● Exercise goal
Please reproduce the items word for word, from the very start through the line containing "Locate an element on the screen. Image", including that line and nothing after it.

● Stored data
══════════

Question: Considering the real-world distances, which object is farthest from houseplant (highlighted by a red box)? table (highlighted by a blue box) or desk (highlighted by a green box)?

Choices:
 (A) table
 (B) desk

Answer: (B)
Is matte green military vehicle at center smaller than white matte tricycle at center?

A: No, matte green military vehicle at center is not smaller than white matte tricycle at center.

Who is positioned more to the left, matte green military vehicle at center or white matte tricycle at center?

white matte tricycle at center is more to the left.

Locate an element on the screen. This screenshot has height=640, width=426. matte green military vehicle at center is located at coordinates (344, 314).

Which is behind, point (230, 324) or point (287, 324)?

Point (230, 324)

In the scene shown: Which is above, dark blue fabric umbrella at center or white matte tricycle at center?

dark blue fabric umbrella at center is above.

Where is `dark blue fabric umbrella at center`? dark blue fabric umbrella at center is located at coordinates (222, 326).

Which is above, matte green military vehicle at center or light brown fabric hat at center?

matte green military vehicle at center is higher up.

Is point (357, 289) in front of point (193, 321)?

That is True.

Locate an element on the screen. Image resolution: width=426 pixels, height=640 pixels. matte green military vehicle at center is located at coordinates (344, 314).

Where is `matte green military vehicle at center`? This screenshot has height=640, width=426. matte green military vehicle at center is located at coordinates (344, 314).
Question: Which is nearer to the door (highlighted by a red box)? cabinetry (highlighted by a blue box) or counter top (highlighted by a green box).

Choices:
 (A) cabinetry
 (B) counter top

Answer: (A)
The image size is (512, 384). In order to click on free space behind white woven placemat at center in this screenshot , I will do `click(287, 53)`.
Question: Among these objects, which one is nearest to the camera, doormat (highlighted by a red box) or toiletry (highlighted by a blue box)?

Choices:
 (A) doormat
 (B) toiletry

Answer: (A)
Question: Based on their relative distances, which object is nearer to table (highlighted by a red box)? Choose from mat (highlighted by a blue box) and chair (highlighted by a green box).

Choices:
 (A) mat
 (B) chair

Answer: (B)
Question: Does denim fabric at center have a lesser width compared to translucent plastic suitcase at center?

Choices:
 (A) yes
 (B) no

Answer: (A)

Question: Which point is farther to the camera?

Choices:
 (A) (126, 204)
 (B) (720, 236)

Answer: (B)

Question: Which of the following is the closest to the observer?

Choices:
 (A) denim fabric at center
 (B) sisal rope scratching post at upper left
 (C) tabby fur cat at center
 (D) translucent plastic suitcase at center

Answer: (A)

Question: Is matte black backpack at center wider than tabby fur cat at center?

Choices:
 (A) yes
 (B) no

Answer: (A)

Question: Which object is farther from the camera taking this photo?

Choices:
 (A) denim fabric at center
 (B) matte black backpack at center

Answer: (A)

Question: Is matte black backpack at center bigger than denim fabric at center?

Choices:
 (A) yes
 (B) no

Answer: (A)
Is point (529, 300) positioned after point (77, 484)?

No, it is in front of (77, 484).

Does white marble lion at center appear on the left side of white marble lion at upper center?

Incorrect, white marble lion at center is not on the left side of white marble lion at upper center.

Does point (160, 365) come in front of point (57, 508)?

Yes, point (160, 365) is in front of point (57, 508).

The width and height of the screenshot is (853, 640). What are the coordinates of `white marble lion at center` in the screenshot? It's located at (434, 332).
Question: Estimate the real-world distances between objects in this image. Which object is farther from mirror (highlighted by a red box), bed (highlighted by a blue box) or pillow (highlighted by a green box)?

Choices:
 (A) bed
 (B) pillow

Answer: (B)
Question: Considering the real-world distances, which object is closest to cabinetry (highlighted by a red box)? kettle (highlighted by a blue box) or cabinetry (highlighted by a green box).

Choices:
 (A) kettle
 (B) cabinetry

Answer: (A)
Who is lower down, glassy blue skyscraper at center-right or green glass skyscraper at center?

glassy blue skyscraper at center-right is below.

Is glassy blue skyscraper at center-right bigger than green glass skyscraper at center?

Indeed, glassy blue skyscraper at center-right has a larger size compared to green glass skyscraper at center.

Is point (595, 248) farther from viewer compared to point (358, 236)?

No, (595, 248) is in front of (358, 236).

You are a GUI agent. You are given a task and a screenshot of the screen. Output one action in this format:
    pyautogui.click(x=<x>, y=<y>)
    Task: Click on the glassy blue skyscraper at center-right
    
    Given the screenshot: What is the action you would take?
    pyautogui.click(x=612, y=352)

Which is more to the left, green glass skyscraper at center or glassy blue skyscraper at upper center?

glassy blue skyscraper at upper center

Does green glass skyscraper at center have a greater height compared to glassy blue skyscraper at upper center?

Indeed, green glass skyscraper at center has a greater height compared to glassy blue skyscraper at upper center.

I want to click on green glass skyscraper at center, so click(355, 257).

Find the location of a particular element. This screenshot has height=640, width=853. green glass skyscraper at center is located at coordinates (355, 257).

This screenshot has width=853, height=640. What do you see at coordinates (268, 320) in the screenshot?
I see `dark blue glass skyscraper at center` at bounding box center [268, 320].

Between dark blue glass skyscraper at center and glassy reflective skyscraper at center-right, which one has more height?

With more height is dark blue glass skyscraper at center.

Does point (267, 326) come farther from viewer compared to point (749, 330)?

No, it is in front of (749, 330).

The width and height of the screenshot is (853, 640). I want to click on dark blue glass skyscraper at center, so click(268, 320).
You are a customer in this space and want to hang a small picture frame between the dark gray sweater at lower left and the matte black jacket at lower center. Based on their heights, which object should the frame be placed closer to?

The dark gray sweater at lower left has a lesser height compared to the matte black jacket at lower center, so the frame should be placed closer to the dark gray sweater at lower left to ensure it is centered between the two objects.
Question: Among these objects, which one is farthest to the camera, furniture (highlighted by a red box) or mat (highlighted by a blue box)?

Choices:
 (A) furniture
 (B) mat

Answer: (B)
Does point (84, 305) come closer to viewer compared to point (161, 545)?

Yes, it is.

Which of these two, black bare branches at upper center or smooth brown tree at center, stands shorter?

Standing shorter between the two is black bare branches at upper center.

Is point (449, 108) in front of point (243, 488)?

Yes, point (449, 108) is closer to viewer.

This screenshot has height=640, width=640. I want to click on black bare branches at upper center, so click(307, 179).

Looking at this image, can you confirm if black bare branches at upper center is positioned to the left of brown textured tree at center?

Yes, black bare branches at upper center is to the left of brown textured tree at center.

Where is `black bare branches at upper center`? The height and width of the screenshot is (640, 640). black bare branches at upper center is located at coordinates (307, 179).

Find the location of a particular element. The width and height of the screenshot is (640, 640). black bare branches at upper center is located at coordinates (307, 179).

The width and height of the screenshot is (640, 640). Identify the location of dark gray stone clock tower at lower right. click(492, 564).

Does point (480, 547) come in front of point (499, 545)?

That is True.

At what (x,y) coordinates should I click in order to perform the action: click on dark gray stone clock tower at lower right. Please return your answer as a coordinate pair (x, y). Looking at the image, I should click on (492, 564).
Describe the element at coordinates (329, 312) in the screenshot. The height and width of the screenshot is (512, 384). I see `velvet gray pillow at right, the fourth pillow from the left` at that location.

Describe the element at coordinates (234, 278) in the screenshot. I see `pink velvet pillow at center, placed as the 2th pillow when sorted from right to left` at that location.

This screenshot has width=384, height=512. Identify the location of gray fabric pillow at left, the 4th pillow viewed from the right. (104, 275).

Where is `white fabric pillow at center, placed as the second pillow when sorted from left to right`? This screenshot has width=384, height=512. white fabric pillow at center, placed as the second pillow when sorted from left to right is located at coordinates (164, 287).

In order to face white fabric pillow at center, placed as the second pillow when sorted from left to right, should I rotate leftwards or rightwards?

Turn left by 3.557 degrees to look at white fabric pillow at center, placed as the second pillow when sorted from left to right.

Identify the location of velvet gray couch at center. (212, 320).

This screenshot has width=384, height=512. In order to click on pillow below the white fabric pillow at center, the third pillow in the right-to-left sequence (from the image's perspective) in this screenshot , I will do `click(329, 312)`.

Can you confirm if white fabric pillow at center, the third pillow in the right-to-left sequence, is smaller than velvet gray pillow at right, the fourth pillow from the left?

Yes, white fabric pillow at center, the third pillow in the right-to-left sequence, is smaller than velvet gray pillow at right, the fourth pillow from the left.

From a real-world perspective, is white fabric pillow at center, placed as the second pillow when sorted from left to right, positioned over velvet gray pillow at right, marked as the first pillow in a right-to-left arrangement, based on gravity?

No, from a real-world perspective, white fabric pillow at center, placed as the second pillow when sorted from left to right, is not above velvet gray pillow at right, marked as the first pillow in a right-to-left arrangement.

══════════

● Answer space
Question: Considering the real-world distances, which object is farthest from houseplant (highlighted by a red box)? table (highlighted by a blue box) or desk (highlighted by a green box)?

Choices:
 (A) table
 (B) desk

Answer: (B)
Is matte green military vehicle at center smaller than white matte tricycle at center?

A: No, matte green military vehicle at center is not smaller than white matte tricycle at center.

Who is positioned more to the left, matte green military vehicle at center or white matte tricycle at center?

white matte tricycle at center is more to the left.

Locate an element on the screen. This screenshot has height=640, width=426. matte green military vehicle at center is located at coordinates (344, 314).

Which is behind, point (230, 324) or point (287, 324)?

Point (230, 324)

In the scene shown: Which is above, dark blue fabric umbrella at center or white matte tricycle at center?

dark blue fabric umbrella at center is above.

Where is `dark blue fabric umbrella at center`? dark blue fabric umbrella at center is located at coordinates (222, 326).

Which is above, matte green military vehicle at center or light brown fabric hat at center?

matte green military vehicle at center is higher up.

Is point (357, 289) in front of point (193, 321)?

That is True.

Locate an element on the screen. Image resolution: width=426 pixels, height=640 pixels. matte green military vehicle at center is located at coordinates (344, 314).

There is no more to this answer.